>>>>>

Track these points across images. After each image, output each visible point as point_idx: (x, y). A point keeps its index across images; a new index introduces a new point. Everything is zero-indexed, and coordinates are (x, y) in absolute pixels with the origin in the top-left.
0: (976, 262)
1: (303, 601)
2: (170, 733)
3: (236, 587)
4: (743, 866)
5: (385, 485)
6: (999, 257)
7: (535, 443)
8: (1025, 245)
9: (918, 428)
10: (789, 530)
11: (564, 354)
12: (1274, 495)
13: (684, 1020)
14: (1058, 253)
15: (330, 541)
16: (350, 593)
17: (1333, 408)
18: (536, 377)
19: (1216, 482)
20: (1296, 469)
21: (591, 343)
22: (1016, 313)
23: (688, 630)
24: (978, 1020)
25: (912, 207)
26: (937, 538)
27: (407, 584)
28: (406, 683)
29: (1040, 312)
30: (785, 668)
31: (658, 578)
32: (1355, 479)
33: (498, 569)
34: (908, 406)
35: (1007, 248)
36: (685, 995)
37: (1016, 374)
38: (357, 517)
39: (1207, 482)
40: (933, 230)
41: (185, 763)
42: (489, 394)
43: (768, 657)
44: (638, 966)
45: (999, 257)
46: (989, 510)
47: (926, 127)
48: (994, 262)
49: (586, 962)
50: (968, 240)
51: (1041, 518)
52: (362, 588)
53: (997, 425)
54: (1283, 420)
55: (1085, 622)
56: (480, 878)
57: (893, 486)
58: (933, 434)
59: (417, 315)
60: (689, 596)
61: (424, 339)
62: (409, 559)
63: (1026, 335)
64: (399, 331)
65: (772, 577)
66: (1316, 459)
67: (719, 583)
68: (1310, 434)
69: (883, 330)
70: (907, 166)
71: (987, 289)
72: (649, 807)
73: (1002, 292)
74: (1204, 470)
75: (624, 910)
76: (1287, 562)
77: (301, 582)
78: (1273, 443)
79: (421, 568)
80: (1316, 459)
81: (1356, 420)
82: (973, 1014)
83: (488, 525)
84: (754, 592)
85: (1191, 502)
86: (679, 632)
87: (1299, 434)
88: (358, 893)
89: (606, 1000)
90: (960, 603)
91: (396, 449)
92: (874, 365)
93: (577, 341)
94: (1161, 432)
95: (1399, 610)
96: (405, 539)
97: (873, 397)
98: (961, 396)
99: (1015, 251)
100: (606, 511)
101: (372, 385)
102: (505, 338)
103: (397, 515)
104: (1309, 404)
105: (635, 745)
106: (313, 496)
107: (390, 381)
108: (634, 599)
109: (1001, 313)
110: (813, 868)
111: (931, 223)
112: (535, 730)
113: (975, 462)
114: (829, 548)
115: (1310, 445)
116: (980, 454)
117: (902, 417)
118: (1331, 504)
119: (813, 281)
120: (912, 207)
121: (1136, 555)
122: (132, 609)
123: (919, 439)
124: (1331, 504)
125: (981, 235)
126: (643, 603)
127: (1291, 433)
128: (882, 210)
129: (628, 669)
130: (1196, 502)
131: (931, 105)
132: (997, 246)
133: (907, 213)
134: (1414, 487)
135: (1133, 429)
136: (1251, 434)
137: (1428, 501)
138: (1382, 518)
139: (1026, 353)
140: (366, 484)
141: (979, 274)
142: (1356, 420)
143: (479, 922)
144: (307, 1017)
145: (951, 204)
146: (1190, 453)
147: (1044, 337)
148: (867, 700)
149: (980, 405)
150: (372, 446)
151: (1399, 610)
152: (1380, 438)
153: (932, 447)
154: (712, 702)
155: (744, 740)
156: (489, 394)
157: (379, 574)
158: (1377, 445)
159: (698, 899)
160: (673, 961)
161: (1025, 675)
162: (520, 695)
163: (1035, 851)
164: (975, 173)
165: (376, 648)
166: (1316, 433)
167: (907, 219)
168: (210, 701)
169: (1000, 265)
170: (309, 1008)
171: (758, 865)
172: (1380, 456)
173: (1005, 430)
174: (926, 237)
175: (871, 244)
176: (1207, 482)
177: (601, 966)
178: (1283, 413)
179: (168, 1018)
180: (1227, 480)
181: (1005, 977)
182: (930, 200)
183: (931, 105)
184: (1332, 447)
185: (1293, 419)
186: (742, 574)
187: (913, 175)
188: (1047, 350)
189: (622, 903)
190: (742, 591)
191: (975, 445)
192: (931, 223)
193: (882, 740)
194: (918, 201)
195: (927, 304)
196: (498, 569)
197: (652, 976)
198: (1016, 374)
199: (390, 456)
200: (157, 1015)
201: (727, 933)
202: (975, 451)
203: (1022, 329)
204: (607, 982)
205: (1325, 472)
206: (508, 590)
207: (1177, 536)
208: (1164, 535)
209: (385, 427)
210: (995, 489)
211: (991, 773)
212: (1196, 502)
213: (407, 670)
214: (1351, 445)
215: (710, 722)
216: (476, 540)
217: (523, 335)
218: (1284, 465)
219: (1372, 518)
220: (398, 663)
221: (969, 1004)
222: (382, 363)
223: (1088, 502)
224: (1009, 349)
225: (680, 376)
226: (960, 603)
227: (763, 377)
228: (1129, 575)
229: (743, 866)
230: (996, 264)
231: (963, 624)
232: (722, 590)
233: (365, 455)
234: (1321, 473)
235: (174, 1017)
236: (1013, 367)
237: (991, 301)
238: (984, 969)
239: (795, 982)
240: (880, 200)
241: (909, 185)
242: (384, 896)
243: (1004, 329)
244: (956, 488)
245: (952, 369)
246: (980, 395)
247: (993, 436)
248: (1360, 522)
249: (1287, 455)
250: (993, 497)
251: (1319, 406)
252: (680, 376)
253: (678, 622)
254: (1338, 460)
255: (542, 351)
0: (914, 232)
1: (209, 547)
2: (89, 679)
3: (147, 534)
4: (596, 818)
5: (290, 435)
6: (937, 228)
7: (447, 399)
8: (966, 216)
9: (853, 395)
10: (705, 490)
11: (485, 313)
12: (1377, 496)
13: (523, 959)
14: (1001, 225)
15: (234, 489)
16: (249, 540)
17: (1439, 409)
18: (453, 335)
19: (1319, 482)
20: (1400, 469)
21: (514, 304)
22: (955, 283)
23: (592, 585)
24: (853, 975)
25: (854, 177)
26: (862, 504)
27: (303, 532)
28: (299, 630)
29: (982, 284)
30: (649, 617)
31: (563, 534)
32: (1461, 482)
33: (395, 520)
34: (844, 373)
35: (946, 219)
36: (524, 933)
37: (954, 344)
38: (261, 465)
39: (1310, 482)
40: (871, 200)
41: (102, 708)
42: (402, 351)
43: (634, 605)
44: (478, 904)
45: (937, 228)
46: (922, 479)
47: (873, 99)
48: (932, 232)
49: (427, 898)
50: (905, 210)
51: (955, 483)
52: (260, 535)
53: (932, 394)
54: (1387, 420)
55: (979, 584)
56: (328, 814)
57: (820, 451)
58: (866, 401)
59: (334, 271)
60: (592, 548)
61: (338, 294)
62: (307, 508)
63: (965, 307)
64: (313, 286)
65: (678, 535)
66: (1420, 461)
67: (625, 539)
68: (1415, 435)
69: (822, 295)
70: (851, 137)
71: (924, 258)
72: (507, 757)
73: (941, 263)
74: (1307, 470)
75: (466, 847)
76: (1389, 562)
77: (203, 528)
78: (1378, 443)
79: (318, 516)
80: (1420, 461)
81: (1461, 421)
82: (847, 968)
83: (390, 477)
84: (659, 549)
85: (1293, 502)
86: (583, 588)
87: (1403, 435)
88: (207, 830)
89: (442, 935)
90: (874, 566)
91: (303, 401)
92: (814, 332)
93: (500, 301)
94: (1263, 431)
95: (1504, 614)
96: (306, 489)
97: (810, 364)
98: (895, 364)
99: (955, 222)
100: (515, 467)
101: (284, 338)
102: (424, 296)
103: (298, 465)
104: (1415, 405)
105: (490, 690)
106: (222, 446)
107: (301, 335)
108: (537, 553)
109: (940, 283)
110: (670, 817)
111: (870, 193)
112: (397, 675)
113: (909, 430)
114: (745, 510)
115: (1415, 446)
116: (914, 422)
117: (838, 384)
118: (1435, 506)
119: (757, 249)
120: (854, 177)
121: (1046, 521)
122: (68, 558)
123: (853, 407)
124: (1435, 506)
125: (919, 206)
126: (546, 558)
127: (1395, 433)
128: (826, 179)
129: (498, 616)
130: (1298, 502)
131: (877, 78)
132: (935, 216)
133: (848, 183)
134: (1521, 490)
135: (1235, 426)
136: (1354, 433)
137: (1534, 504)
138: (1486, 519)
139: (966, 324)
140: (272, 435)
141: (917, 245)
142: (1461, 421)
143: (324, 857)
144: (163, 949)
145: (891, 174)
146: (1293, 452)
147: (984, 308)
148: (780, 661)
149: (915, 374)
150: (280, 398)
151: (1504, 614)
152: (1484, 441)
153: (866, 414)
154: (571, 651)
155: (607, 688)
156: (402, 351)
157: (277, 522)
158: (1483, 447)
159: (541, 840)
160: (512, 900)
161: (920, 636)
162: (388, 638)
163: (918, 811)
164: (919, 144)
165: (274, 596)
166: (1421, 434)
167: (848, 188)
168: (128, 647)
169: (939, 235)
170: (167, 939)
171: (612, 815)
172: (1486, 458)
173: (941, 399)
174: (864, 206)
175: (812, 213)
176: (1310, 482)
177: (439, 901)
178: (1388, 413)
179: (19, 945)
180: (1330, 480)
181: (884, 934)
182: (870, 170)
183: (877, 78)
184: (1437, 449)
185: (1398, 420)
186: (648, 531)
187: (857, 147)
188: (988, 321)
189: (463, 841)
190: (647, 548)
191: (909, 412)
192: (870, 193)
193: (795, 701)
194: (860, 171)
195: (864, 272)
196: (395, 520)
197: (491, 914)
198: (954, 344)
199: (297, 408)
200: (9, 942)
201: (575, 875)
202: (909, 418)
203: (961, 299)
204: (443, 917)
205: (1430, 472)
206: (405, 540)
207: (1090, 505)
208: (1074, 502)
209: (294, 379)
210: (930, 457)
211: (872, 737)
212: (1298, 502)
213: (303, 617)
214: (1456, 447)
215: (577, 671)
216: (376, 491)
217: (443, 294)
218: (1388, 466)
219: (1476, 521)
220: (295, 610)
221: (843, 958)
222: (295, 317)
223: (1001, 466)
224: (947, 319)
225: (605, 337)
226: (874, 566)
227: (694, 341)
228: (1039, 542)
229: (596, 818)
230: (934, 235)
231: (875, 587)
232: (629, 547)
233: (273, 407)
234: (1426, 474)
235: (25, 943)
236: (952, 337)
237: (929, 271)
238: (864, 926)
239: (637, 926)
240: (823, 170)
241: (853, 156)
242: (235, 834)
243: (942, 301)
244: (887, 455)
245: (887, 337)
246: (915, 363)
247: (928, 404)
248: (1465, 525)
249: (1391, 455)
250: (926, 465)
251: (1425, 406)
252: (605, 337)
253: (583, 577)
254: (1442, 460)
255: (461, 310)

<<<<<

--- WHAT YOU HAVE TO DO ---
Copy verbatim every line from the first one up to and including the line with "60: (689, 596)", and output nothing else.

--- WRITTEN ANSWER ---
Track these points across images. After each image, output each visible point as point_idx: (x, y). A point keeps its index across images; a new index introduces a new point. Everything is zero-indexed, and coordinates are (x, y) in absolute pixels with the origin in the top-left.
0: (976, 262)
1: (303, 601)
2: (170, 733)
3: (236, 587)
4: (743, 866)
5: (385, 485)
6: (999, 257)
7: (535, 443)
8: (1025, 245)
9: (918, 428)
10: (789, 530)
11: (564, 354)
12: (1274, 495)
13: (684, 1020)
14: (1058, 253)
15: (330, 541)
16: (350, 593)
17: (1333, 408)
18: (536, 377)
19: (1216, 482)
20: (1296, 469)
21: (591, 343)
22: (1016, 313)
23: (688, 630)
24: (978, 1020)
25: (912, 207)
26: (937, 538)
27: (407, 584)
28: (406, 683)
29: (1040, 312)
30: (785, 668)
31: (658, 578)
32: (1355, 479)
33: (498, 569)
34: (908, 406)
35: (1007, 248)
36: (685, 995)
37: (1016, 374)
38: (357, 517)
39: (1207, 482)
40: (933, 230)
41: (185, 763)
42: (489, 394)
43: (768, 657)
44: (638, 966)
45: (999, 257)
46: (989, 510)
47: (926, 127)
48: (994, 262)
49: (586, 962)
50: (968, 240)
51: (1041, 518)
52: (362, 588)
53: (997, 425)
54: (1283, 420)
55: (1085, 622)
56: (480, 878)
57: (893, 486)
58: (933, 434)
59: (417, 315)
60: (689, 596)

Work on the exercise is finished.